[Change listing data]

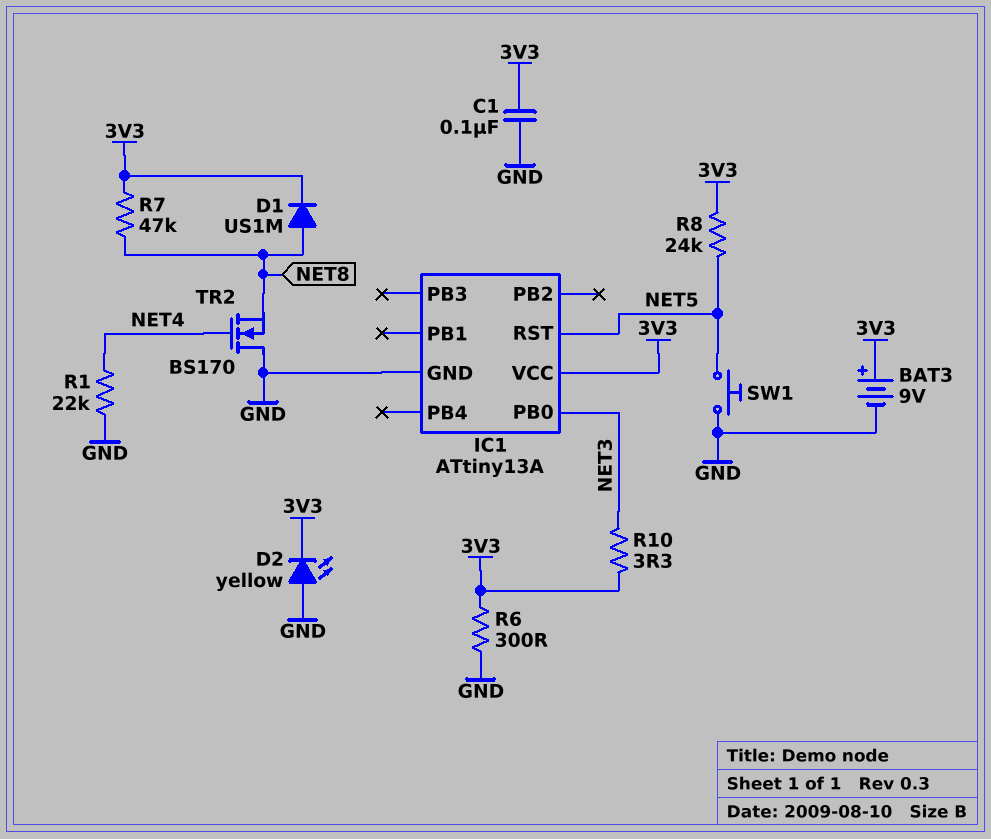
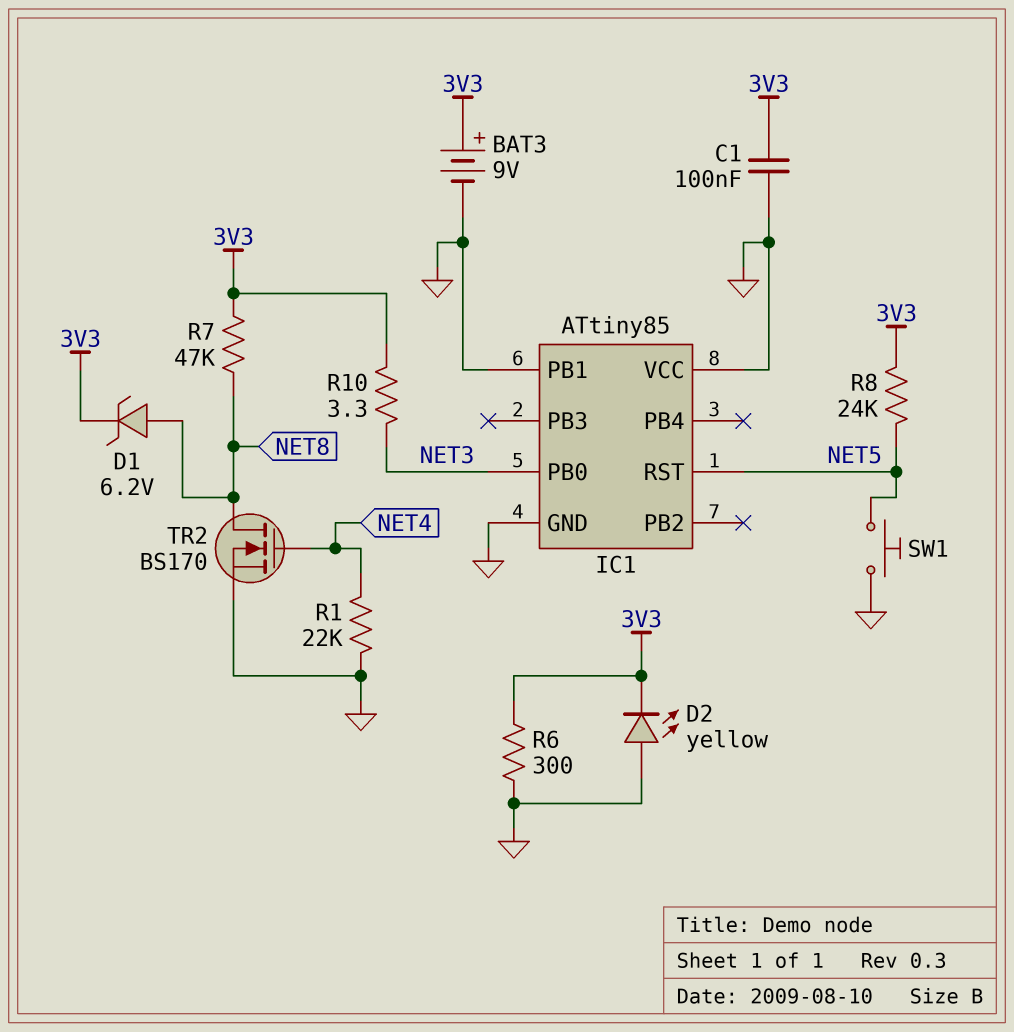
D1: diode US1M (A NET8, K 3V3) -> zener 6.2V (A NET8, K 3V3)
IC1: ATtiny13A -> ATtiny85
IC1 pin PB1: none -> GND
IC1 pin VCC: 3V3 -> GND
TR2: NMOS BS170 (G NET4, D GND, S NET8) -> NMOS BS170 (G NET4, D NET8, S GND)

Exercise objective: Make an exact copy of the records above, one that has none of the pictures.

Solution below:
D1: diode US1M (A NET8, K 3V3) -> zener 6.2V (A NET8, K 3V3)
IC1: ATtiny13A -> ATtiny85
IC1 pin PB1: none -> GND
IC1 pin VCC: 3V3 -> GND
TR2: NMOS BS170 (G NET4, D GND, S NET8) -> NMOS BS170 (G NET4, D NET8, S GND)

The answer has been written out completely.